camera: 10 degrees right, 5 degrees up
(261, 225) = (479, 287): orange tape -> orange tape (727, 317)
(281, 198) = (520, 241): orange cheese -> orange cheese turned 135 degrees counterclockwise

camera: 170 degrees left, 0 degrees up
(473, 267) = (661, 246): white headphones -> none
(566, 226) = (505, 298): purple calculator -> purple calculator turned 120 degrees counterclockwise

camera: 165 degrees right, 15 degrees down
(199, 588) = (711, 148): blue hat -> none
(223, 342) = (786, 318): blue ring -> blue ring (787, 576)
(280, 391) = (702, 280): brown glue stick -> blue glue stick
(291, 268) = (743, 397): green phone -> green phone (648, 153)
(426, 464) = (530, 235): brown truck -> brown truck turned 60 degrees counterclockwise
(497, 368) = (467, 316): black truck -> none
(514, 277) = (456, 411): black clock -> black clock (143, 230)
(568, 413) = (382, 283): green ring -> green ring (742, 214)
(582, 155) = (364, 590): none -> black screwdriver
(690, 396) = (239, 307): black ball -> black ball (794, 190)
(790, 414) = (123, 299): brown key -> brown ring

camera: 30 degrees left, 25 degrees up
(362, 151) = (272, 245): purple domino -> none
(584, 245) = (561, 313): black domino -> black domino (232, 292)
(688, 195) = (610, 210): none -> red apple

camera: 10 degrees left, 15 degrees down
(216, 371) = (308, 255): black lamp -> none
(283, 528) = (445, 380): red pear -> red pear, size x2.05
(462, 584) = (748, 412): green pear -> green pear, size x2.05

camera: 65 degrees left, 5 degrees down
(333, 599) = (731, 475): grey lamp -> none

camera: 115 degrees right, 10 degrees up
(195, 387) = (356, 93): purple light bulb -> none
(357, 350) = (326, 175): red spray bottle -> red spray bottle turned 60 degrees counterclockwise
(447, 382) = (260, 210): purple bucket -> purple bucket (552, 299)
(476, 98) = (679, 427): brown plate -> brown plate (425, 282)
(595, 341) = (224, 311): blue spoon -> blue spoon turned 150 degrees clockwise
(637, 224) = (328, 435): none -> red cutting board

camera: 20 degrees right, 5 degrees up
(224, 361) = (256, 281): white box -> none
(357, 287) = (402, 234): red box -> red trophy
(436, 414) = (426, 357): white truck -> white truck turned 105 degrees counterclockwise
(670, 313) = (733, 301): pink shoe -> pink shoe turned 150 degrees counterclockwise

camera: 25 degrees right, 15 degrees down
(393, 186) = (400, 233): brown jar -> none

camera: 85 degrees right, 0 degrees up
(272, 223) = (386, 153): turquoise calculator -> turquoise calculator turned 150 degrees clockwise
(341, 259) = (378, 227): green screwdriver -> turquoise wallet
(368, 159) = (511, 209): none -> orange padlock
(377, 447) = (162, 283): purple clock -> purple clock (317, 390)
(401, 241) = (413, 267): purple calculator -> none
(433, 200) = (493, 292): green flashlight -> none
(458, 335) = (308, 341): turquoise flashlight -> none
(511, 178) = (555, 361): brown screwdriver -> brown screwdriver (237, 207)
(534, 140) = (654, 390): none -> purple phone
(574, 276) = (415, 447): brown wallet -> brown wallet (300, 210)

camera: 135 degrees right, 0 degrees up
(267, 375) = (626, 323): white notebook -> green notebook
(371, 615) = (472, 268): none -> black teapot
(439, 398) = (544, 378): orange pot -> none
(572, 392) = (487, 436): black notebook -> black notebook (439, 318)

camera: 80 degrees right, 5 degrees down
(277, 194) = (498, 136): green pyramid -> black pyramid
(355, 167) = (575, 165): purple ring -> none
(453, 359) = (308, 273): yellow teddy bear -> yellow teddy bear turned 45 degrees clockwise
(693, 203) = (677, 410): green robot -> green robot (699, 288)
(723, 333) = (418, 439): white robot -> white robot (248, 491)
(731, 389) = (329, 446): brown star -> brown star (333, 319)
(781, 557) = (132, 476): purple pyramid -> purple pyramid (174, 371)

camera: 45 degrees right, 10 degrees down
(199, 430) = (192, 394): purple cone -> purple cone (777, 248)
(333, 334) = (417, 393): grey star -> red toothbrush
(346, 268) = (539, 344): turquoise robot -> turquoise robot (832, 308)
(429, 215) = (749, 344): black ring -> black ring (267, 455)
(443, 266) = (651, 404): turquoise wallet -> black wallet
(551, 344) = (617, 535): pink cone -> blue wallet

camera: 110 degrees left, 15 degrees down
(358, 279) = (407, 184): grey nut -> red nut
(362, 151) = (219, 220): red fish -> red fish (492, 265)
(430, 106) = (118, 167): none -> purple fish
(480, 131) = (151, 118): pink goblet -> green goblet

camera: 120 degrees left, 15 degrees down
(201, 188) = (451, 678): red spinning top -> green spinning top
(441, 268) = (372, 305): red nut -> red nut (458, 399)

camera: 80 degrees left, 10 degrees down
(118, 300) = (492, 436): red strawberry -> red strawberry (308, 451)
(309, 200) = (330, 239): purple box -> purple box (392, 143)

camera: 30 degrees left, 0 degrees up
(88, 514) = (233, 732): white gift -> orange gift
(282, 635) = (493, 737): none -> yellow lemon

• Exercise objective:
Lines with the word "screwdriver" in them should be copied from the preceding records.

• Solution to this exercise:
(582, 155) = (364, 590): none -> black screwdriver
(341, 259) = (378, 227): green screwdriver -> turquoise wallet
(511, 178) = (555, 361): brown screwdriver -> brown screwdriver (237, 207)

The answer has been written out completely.